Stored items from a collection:
-------------------------
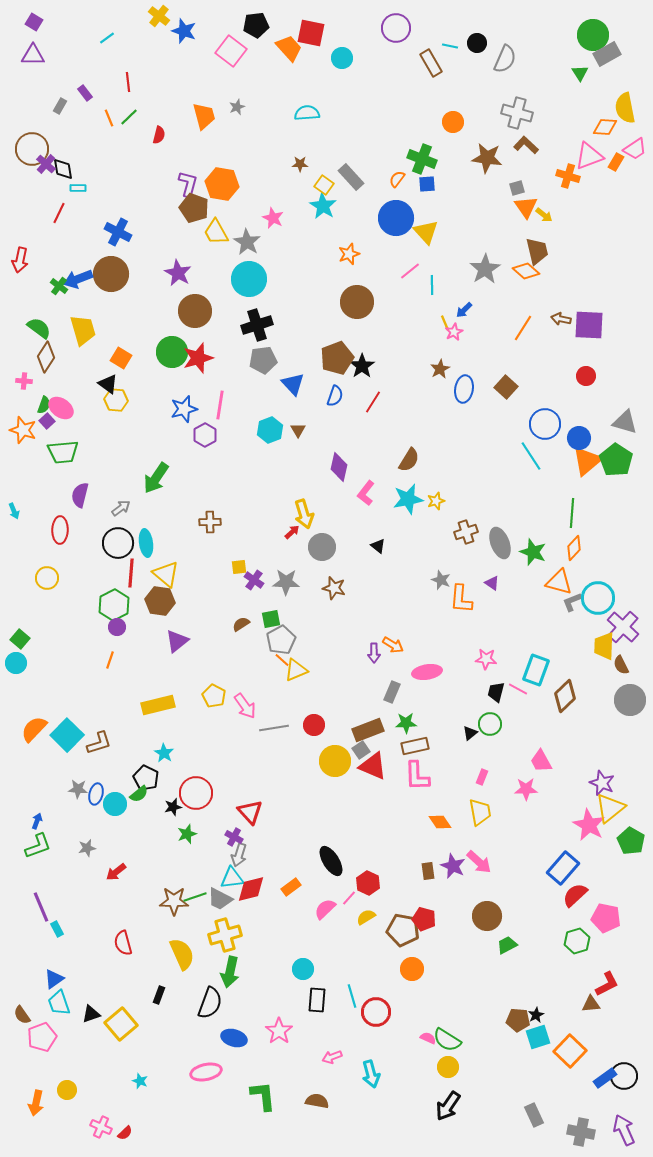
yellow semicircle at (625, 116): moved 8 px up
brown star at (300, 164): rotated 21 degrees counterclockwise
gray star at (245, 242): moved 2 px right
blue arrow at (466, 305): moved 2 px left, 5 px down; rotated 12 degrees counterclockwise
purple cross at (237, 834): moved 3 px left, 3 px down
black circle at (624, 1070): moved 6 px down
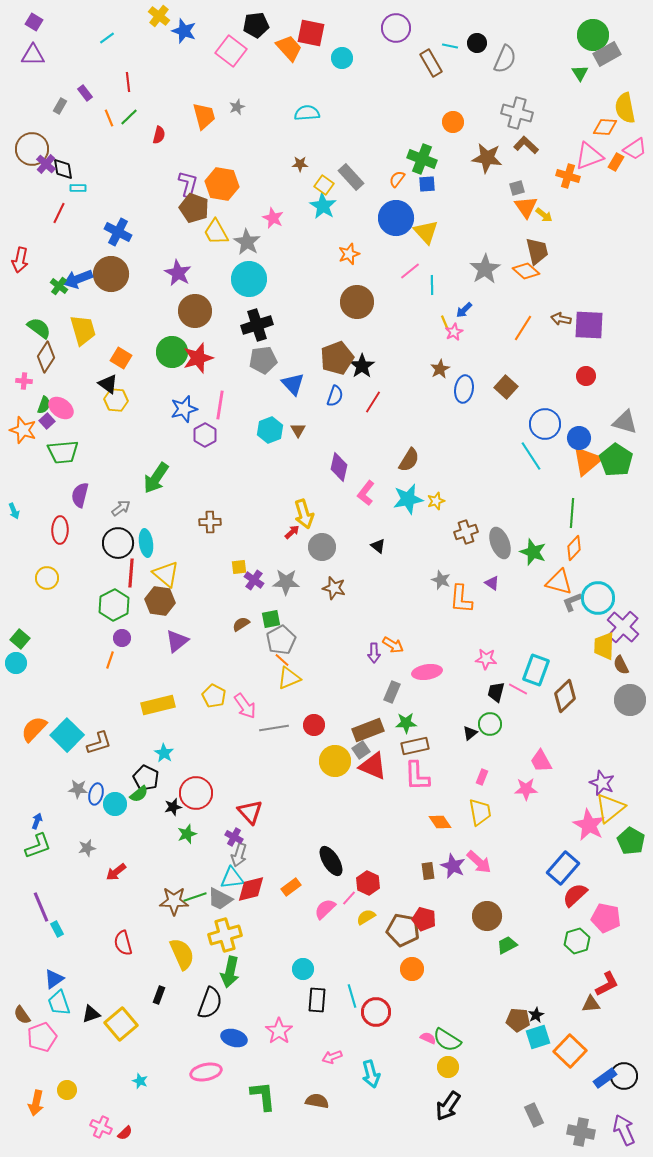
purple circle at (117, 627): moved 5 px right, 11 px down
yellow triangle at (296, 670): moved 7 px left, 8 px down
-------------------------
**OBJECTIVE:** Print every line of the listing above exactly, leaving the pictures out.

**IN RESPONSE:**
yellow semicircle at (625, 116): moved 8 px up
brown star at (300, 164): rotated 21 degrees counterclockwise
gray star at (245, 242): moved 2 px right
blue arrow at (466, 305): moved 2 px left, 5 px down; rotated 12 degrees counterclockwise
purple cross at (237, 834): moved 3 px left, 3 px down
black circle at (624, 1070): moved 6 px down
purple circle at (117, 627): moved 5 px right, 11 px down
yellow triangle at (296, 670): moved 7 px left, 8 px down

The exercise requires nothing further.